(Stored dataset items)
=== Section Start ===
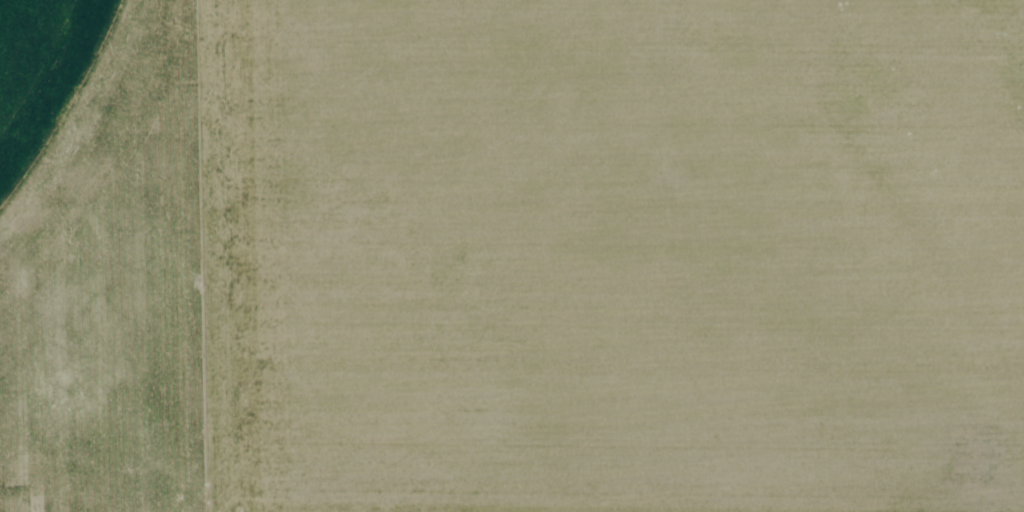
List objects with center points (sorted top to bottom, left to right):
crop: (58, 94)
crop: (611, 255)

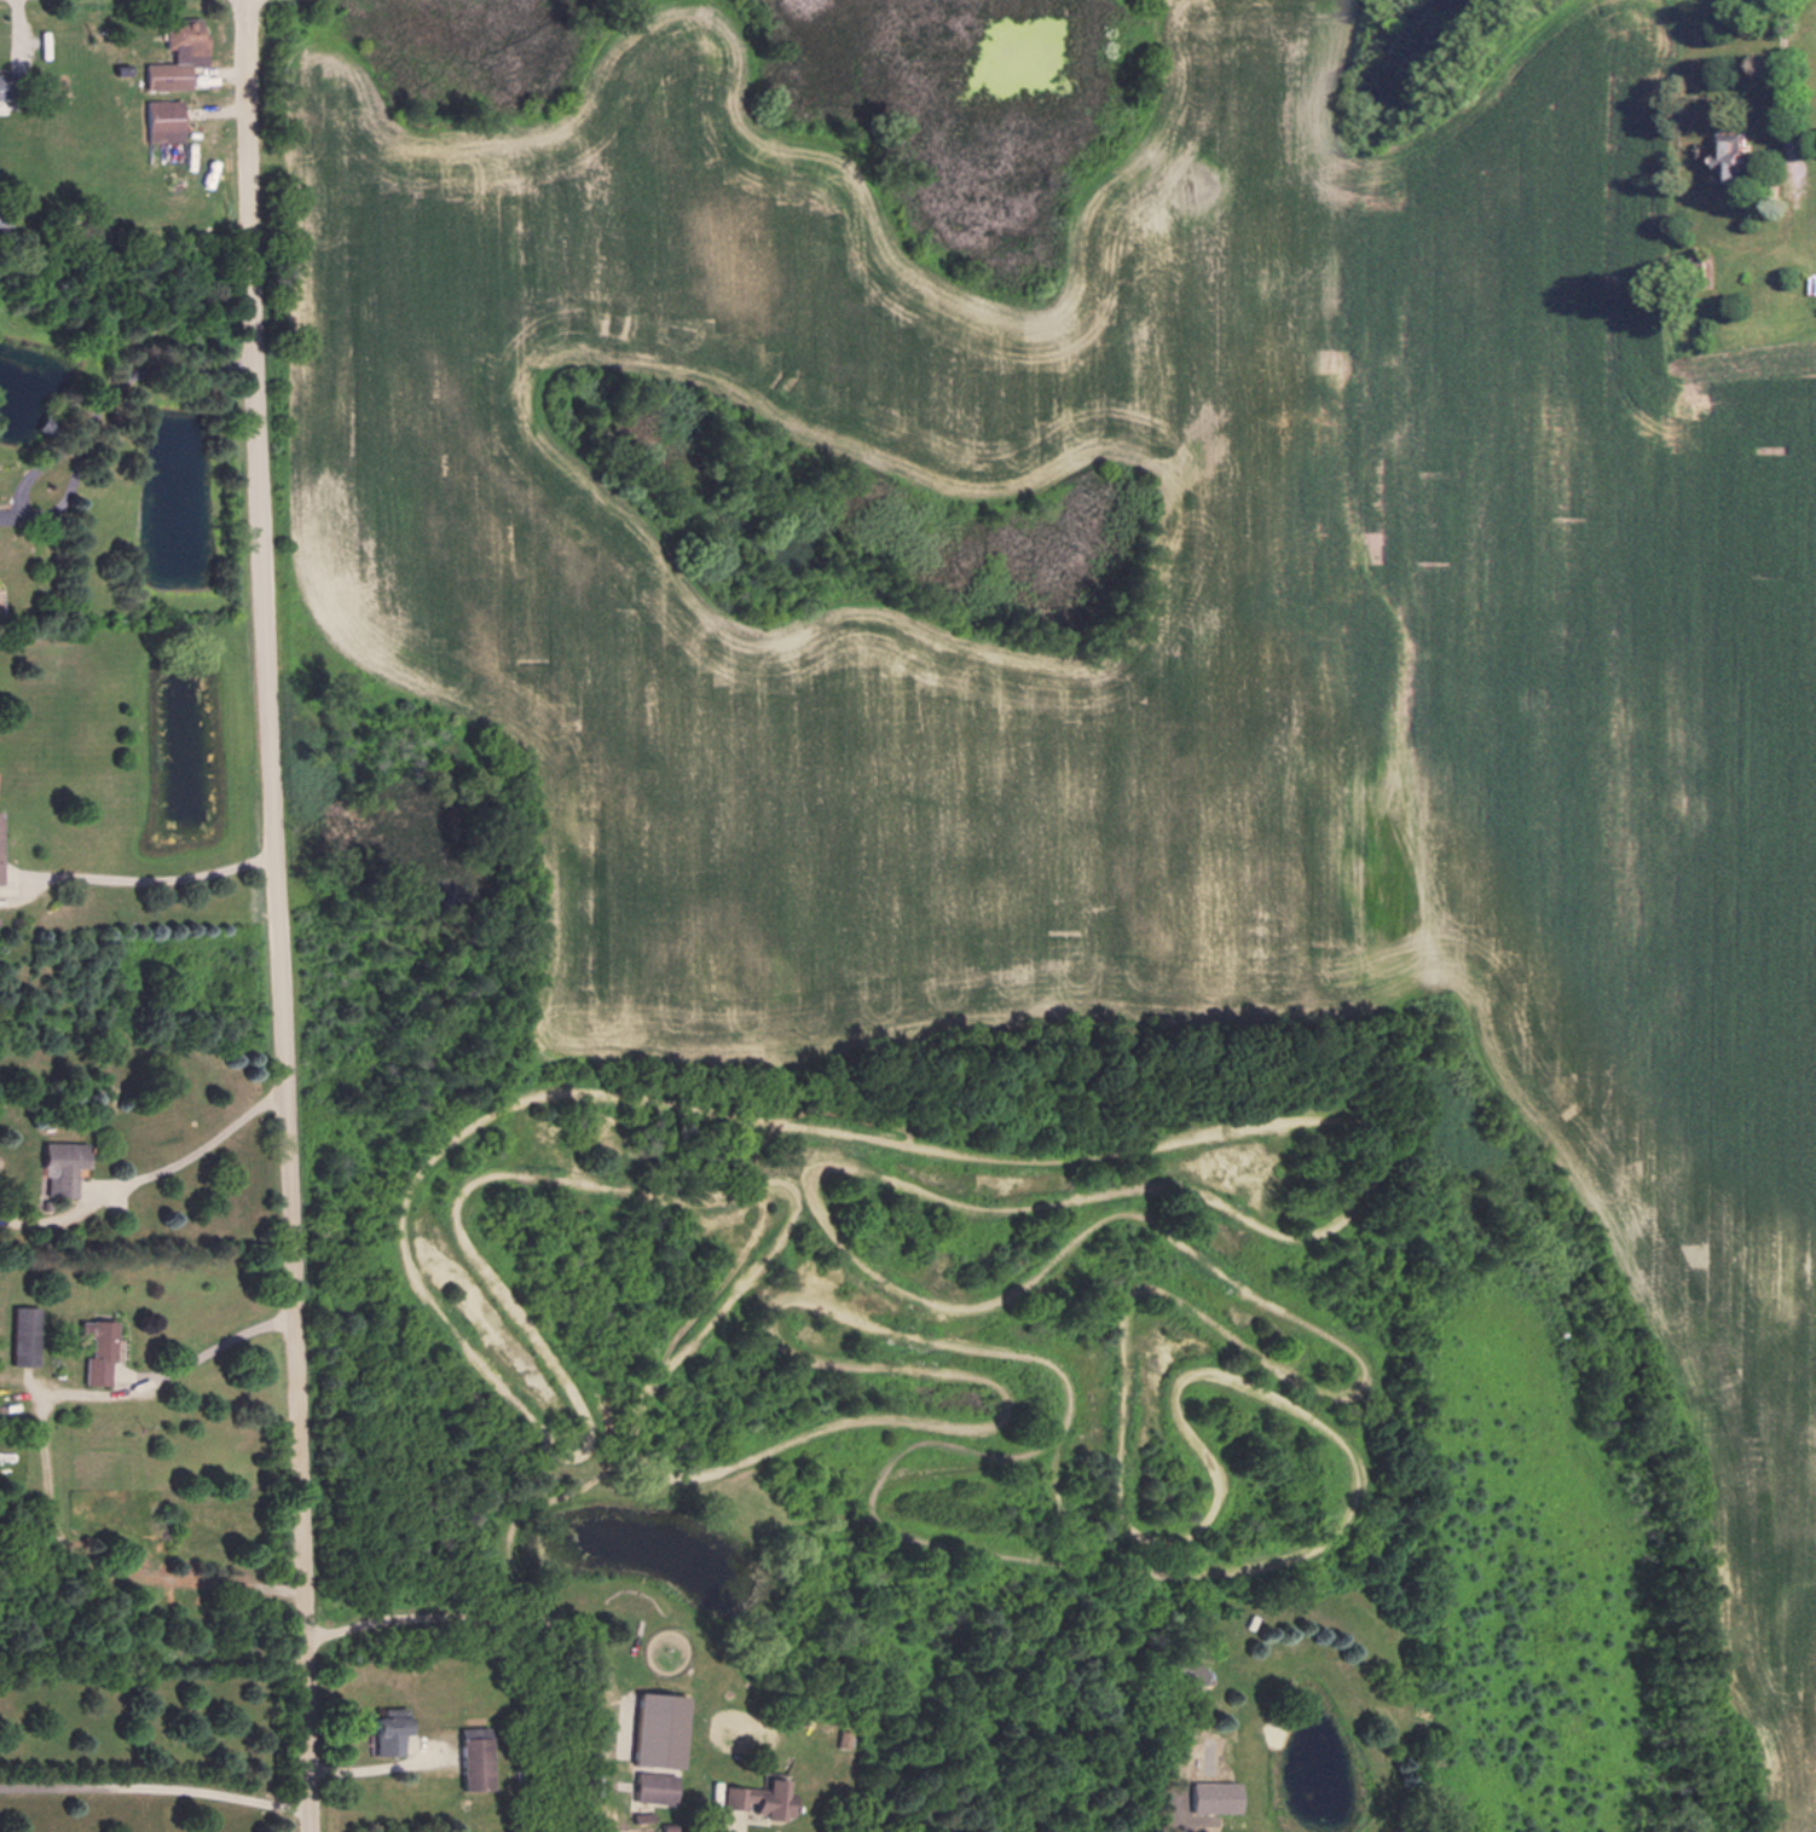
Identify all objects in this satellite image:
road: (18, 34)
building: (182, 37)
building: (120, 70)
road: (219, 74)
building: (165, 77)
building: (12, 85)
road: (1782, 86)
road: (215, 111)
building: (161, 120)
building: (1730, 157)
building: (4, 215)
road: (154, 879)
road: (281, 915)
road: (179, 1161)
building: (61, 1165)
building: (95, 1350)
road: (43, 1464)
building: (1186, 1670)
building: (386, 1734)
building: (472, 1763)
road: (159, 1788)
building: (652, 1788)
building: (1215, 1796)
building: (757, 1799)

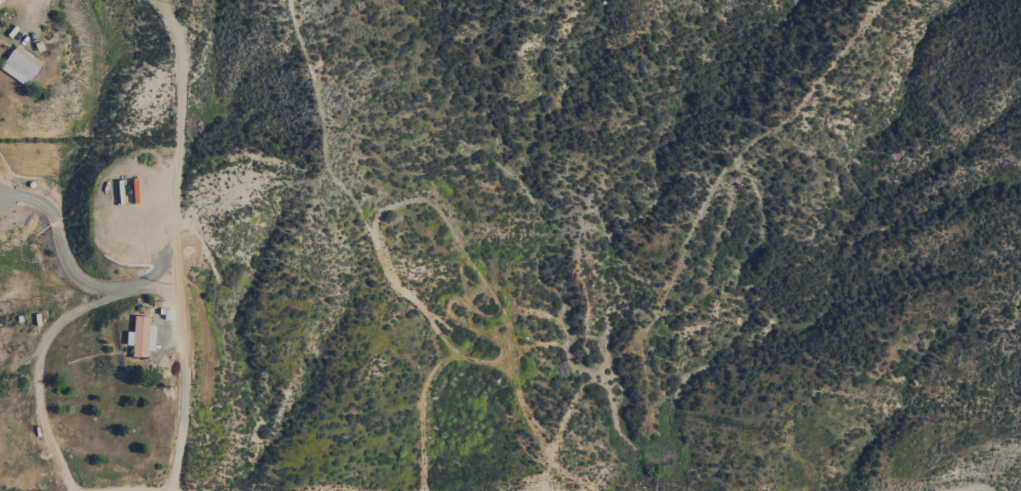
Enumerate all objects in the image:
=== Section End ===
Exercise brief = Copy the records above precisely, and leave every image out of the copy.

Exercise output =
List objects with center points (sorted top to bottom, left to right):
crop: (58, 94)
crop: (611, 255)

Identify all objects in this satellite image:
road: (18, 34)
building: (182, 37)
building: (120, 70)
road: (219, 74)
building: (165, 77)
building: (12, 85)
road: (1782, 86)
road: (215, 111)
building: (161, 120)
building: (1730, 157)
building: (4, 215)
road: (154, 879)
road: (281, 915)
road: (179, 1161)
building: (61, 1165)
building: (95, 1350)
road: (43, 1464)
building: (1186, 1670)
building: (386, 1734)
building: (472, 1763)
road: (159, 1788)
building: (652, 1788)
building: (1215, 1796)
building: (757, 1799)

Enumerate all objects in the image:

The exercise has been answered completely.